> _YOUR TASK_: No pictures belong in the answer. Repeat all the entries exactly.

________

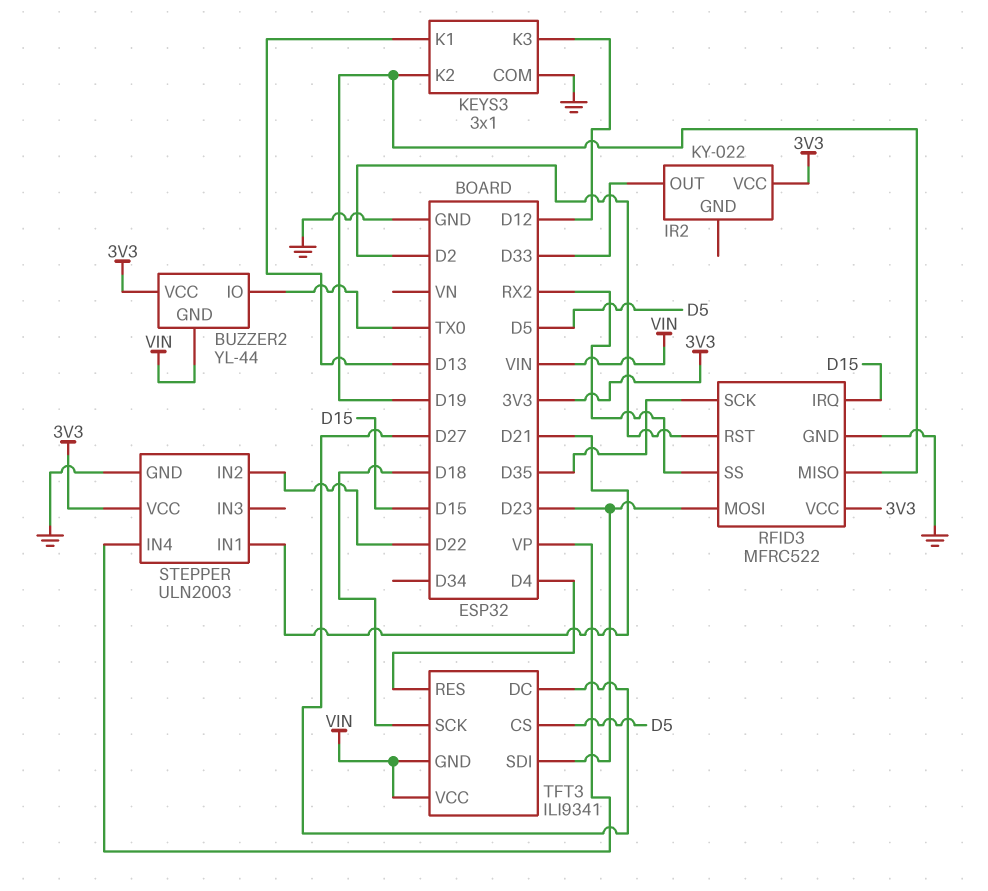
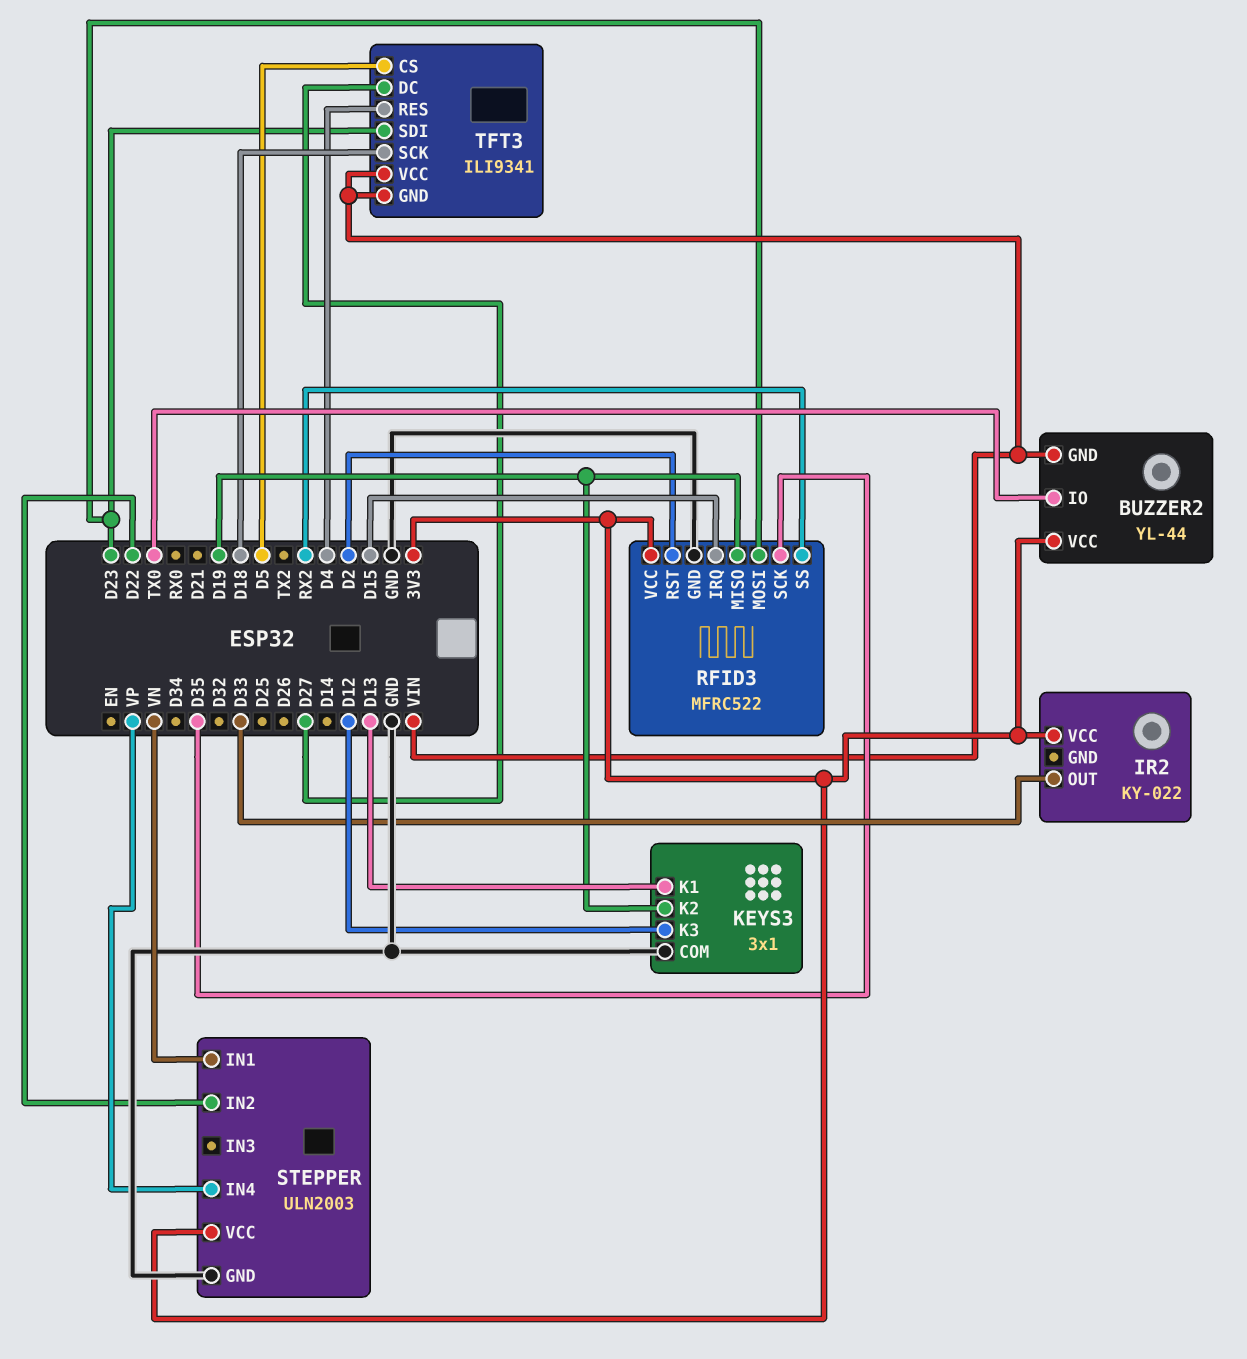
STEPPER pin IN1: D21 -> VN

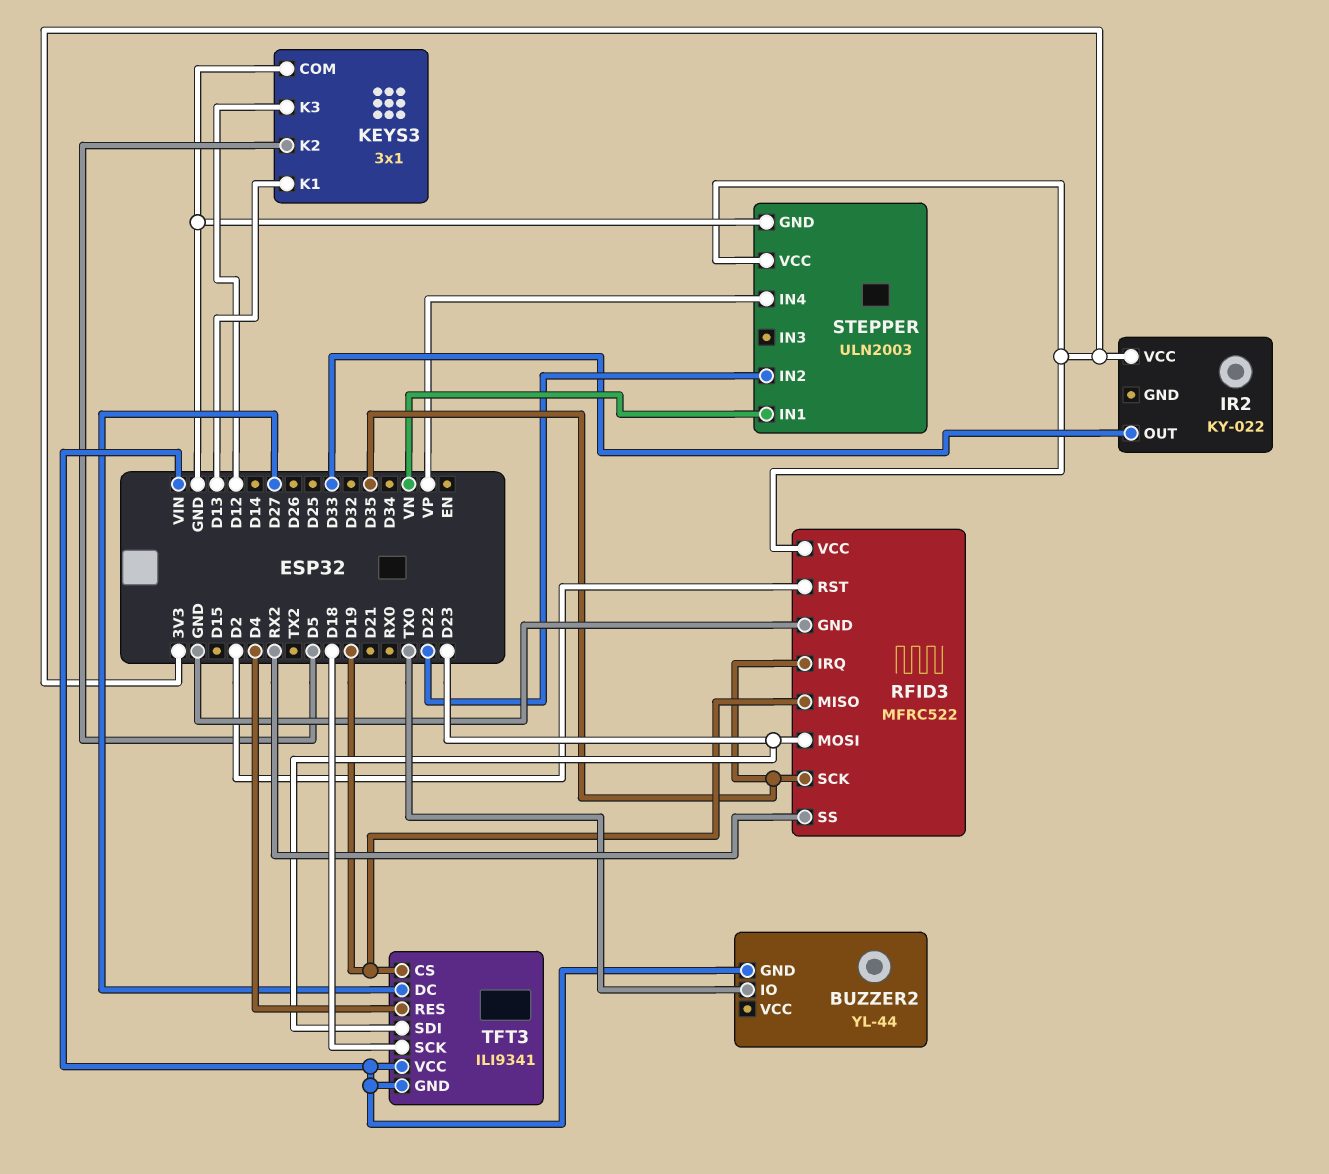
BUZZER2 pin VCC: 3V3 -> none
KEYS3 pin K2: D19 -> D5
RFID3 pin IRQ: D15 -> D35
TFT3 pin CS: D5 -> D19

________

> _YOUR SOLUTION_:
STEPPER pin IN1: D21 -> VN

BUZZER2 pin VCC: 3V3 -> none
KEYS3 pin K2: D19 -> D5
RFID3 pin IRQ: D15 -> D35
TFT3 pin CS: D5 -> D19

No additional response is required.